---------- Provided data
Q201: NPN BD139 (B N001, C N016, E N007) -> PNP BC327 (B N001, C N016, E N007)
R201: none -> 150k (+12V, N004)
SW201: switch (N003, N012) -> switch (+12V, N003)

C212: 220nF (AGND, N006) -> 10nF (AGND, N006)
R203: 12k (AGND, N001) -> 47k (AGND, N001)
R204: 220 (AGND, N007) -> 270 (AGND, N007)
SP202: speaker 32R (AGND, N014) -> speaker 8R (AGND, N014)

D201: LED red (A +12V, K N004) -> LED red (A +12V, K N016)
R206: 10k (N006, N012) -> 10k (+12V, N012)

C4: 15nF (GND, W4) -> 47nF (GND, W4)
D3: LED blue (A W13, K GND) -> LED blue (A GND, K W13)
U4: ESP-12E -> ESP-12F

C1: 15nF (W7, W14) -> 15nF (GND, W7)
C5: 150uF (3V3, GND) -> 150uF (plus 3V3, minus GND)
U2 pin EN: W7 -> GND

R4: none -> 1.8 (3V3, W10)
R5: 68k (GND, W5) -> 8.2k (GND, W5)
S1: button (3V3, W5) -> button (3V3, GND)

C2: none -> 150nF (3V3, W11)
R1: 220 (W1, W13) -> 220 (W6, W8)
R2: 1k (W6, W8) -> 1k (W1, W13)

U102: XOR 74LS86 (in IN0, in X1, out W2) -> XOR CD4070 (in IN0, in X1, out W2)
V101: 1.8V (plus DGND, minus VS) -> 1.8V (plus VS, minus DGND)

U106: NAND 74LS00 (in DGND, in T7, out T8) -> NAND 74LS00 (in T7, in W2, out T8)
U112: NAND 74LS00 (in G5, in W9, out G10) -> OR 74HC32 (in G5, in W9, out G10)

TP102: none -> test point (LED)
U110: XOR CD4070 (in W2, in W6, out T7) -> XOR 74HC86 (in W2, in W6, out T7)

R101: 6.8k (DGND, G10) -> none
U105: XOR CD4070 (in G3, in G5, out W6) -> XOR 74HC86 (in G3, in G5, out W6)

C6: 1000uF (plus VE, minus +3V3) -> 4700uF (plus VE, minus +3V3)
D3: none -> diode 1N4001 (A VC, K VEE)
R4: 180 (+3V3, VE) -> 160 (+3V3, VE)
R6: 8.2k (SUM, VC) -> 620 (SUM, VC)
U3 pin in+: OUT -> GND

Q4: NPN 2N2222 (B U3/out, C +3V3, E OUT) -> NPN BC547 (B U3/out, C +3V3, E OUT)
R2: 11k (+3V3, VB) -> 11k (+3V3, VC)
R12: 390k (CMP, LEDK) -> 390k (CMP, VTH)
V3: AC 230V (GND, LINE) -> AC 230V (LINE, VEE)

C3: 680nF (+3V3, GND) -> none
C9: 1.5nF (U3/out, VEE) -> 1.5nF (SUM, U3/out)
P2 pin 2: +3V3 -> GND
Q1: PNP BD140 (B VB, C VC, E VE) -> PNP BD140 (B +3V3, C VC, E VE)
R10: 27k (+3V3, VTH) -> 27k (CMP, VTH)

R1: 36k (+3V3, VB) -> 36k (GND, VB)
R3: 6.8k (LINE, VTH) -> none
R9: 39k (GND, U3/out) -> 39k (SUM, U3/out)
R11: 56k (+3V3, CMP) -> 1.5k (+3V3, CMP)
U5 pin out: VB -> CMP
--------------------
Transcribe, exactly and without additions, the lines of the records above, beginning with the line that contains "U3 pin in+: OUT -> GND" and ending with the line that contains "R10: 27k (+3V3, VTH) -> 27k (CMP, VTH)", both included.

## Task response:
U3 pin in+: OUT -> GND

Q4: NPN 2N2222 (B U3/out, C +3V3, E OUT) -> NPN BC547 (B U3/out, C +3V3, E OUT)
R2: 11k (+3V3, VB) -> 11k (+3V3, VC)
R12: 390k (CMP, LEDK) -> 390k (CMP, VTH)
V3: AC 230V (GND, LINE) -> AC 230V (LINE, VEE)

C3: 680nF (+3V3, GND) -> none
C9: 1.5nF (U3/out, VEE) -> 1.5nF (SUM, U3/out)
P2 pin 2: +3V3 -> GND
Q1: PNP BD140 (B VB, C VC, E VE) -> PNP BD140 (B +3V3, C VC, E VE)
R10: 27k (+3V3, VTH) -> 27k (CMP, VTH)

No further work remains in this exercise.